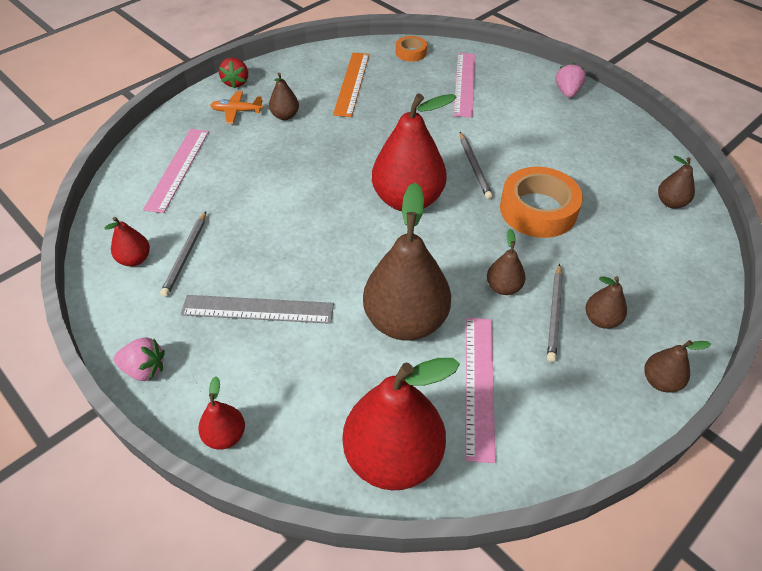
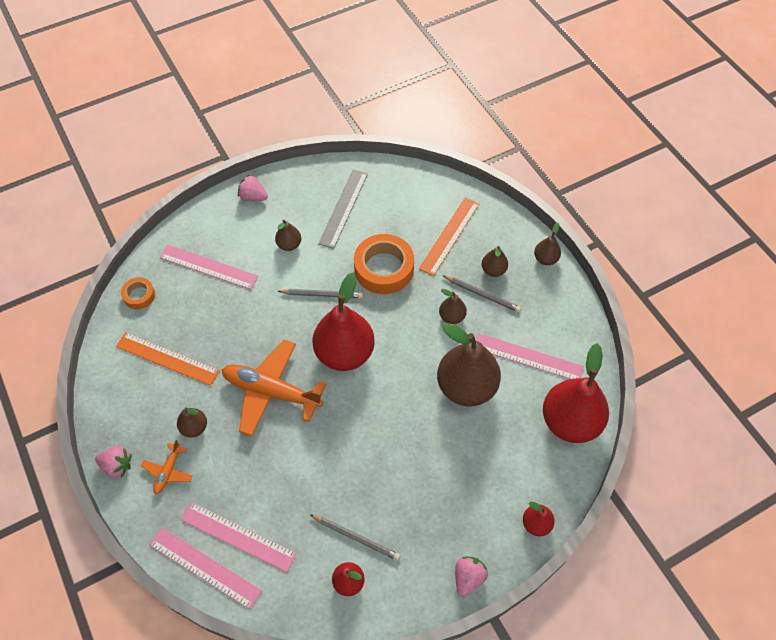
camera: 75 degrees left, 10 degrees up
grey ruler [181,295,334,324] -> grey ruler moved to [318,170,368,249]
red strawberry [219,57,248,89] -> pink strawberry [95,446,132,478]
brown pear [658,156,695,208] -> brown pear moved to [275,220,301,251]
none -> pink ruler [149,527,262,610]
none -> orange plane [222,340,326,436]
none -> orange ruler [419,198,479,276]

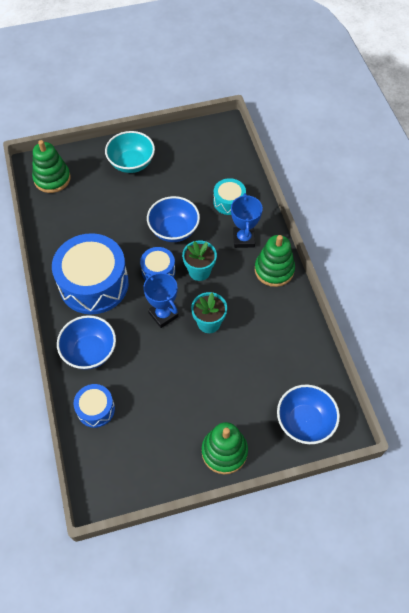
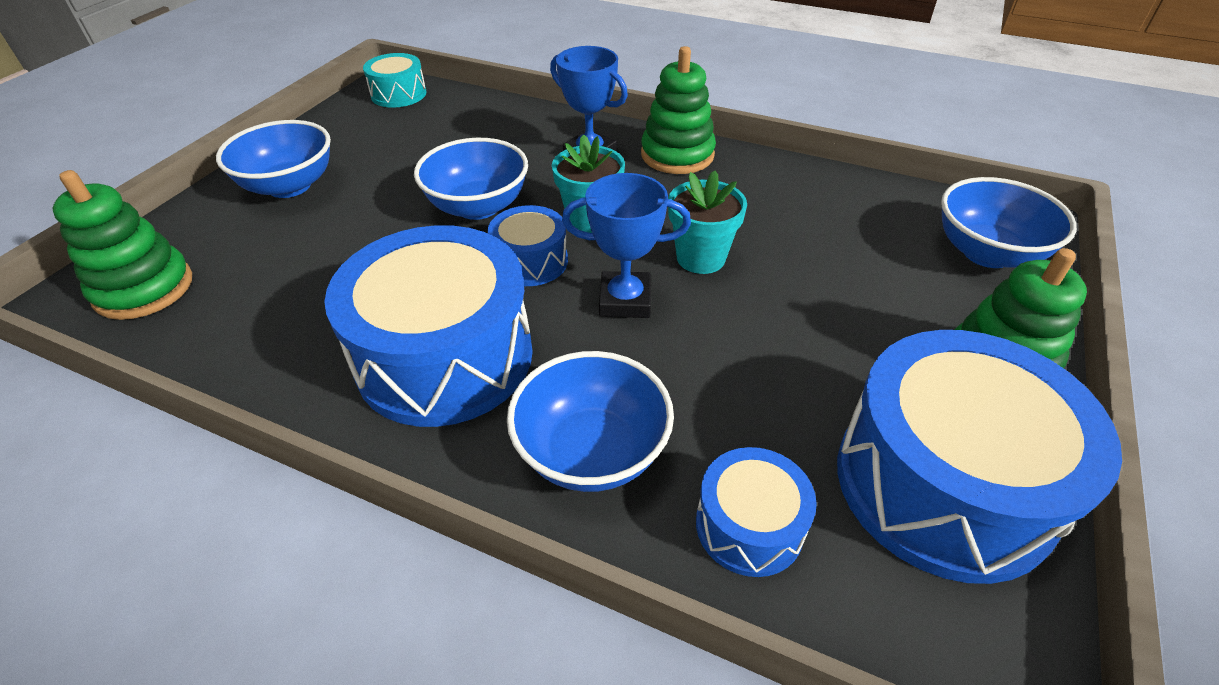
camera: 50 degrees left, 15 degrees down
turquoise bowl [105,131,155,173] -> blue bowl [216,120,331,198]
turquoise drum [213,178,246,215] -> turquoise drum moved to [363,53,427,108]
none -> blue drum [837,330,1122,584]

· · · ·

### Problem details
Pictures aside, reproduce every record exactly as it stands.

### Final answer
camera: 75 degrees left, 10 degrees up
grey ruler [181,295,334,324] -> grey ruler moved to [318,170,368,249]
red strawberry [219,57,248,89] -> pink strawberry [95,446,132,478]
brown pear [658,156,695,208] -> brown pear moved to [275,220,301,251]
none -> pink ruler [149,527,262,610]
none -> orange plane [222,340,326,436]
none -> orange ruler [419,198,479,276]

camera: 50 degrees left, 15 degrees down
turquoise bowl [105,131,155,173] -> blue bowl [216,120,331,198]
turquoise drum [213,178,246,215] -> turquoise drum moved to [363,53,427,108]
none -> blue drum [837,330,1122,584]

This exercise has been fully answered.